SUPPLIED ENTRIES:
═══

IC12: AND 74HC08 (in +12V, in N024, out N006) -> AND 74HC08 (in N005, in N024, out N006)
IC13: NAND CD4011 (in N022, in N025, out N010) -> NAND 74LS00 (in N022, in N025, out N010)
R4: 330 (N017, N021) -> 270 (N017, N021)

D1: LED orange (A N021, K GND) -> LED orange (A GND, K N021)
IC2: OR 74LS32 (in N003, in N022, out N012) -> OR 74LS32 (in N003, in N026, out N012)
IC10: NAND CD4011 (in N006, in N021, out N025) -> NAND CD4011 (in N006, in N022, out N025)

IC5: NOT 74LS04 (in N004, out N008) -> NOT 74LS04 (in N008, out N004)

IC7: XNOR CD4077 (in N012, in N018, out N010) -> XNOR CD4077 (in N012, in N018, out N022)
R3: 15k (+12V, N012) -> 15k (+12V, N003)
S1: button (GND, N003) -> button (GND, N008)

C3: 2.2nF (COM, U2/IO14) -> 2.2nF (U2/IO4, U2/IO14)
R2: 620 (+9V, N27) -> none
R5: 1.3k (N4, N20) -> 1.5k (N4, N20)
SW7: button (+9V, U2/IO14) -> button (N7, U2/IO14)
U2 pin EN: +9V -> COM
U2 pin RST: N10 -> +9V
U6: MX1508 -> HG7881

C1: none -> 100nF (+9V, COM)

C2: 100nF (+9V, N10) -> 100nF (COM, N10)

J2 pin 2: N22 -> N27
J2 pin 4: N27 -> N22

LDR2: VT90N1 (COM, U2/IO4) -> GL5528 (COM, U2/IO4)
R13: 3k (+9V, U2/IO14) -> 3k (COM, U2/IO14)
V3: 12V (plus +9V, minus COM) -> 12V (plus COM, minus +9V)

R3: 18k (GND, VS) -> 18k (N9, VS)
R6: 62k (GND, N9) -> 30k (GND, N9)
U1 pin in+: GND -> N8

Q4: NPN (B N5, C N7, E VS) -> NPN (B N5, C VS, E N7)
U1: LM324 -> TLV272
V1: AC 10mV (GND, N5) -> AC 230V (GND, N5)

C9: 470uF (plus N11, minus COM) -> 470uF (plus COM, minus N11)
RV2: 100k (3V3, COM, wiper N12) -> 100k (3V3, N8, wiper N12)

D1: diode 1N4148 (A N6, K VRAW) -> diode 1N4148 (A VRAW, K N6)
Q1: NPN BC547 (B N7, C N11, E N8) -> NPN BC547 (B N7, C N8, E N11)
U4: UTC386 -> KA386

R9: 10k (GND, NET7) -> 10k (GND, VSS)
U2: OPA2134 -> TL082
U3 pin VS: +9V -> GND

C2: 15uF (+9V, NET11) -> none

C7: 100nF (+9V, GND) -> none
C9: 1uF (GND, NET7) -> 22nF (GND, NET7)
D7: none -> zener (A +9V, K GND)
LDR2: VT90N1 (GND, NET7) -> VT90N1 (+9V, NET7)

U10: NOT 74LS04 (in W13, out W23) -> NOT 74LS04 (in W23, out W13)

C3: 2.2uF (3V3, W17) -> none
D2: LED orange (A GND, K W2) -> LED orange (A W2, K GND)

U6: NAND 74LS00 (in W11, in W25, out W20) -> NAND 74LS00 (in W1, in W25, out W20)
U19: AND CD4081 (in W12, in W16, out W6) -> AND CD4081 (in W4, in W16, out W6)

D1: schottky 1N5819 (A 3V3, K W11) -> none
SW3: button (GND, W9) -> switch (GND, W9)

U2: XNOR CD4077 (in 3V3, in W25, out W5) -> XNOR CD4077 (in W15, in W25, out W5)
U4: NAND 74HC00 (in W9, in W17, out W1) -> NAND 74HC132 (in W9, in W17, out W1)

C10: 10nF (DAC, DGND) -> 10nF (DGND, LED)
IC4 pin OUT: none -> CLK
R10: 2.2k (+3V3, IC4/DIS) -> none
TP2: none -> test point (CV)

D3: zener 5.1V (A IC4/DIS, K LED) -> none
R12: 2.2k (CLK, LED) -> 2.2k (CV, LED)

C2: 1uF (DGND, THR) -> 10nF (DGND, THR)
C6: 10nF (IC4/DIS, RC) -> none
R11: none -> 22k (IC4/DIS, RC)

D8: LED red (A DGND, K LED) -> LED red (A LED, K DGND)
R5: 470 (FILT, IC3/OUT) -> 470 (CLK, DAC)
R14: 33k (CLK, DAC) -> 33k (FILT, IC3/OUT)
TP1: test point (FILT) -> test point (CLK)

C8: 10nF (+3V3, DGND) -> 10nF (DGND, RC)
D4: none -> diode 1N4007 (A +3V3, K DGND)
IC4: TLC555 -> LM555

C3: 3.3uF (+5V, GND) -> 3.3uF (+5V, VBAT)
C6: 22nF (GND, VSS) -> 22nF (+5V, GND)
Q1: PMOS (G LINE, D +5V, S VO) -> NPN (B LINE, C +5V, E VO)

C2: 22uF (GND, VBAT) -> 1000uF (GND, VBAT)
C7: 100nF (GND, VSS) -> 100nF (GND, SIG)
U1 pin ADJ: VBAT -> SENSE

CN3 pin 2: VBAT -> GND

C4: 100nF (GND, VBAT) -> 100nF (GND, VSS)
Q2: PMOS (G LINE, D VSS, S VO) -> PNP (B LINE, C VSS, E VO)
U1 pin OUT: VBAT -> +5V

═══

EXERCISE BRIEF:
Only the lines that contain the string "plus" are to be copied from the records.

RESPONSE FOR THIS EXERCISE:
V3: 12V (plus +9V, minus COM) -> 12V (plus COM, minus +9V)
C9: 470uF (plus N11, minus COM) -> 470uF (plus COM, minus N11)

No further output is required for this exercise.